WHAT YOU ARE ASKED TO DO: Only one stretch of the records below is wanted: the lines from the one holding "D5: LED white (A LED_A, K GND) -> none" through the one holding "C1: 68uF (plus". Return it exactly, both ends included.

Dataset entries

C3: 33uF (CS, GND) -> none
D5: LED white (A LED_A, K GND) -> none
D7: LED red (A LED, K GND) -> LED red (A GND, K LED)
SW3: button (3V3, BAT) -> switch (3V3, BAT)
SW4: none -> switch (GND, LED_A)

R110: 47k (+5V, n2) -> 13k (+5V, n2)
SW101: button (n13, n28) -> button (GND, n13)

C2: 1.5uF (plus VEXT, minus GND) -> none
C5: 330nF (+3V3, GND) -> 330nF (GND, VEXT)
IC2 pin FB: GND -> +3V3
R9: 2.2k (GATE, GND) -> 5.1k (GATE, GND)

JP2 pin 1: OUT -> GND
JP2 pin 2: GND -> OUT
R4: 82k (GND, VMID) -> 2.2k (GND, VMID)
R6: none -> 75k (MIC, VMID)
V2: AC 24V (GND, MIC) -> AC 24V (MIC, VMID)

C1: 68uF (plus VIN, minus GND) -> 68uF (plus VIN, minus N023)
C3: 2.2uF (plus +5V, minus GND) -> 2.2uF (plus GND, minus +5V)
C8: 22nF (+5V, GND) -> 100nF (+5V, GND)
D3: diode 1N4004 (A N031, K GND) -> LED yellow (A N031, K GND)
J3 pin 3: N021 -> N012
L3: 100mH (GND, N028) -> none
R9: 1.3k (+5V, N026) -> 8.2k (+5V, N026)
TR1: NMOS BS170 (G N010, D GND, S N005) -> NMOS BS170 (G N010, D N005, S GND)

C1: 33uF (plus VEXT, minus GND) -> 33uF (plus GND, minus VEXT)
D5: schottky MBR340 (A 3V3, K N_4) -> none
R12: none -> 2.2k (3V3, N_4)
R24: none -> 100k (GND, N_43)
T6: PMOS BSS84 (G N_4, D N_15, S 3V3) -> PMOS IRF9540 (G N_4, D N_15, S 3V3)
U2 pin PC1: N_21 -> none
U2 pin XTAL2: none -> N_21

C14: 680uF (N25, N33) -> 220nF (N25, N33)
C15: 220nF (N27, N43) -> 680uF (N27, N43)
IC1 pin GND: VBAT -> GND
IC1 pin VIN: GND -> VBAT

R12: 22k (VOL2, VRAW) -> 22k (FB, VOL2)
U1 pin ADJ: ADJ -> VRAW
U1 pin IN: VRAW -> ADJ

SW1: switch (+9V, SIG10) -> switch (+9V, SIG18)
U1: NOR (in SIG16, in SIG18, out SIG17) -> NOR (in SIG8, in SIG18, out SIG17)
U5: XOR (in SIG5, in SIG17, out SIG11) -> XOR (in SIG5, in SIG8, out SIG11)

EXERCISE ANSWER:
D5: LED white (A LED_A, K GND) -> none
D7: LED red (A LED, K GND) -> LED red (A GND, K LED)
SW3: button (3V3, BAT) -> switch (3V3, BAT)
SW4: none -> switch (GND, LED_A)

R110: 47k (+5V, n2) -> 13k (+5V, n2)
SW101: button (n13, n28) -> button (GND, n13)

C2: 1.5uF (plus VEXT, minus GND) -> none
C5: 330nF (+3V3, GND) -> 330nF (GND, VEXT)
IC2 pin FB: GND -> +3V3
R9: 2.2k (GATE, GND) -> 5.1k (GATE, GND)

JP2 pin 1: OUT -> GND
JP2 pin 2: GND -> OUT
R4: 82k (GND, VMID) -> 2.2k (GND, VMID)
R6: none -> 75k (MIC, VMID)
V2: AC 24V (GND, MIC) -> AC 24V (MIC, VMID)

C1: 68uF (plus VIN, minus GND) -> 68uF (plus VIN, minus N023)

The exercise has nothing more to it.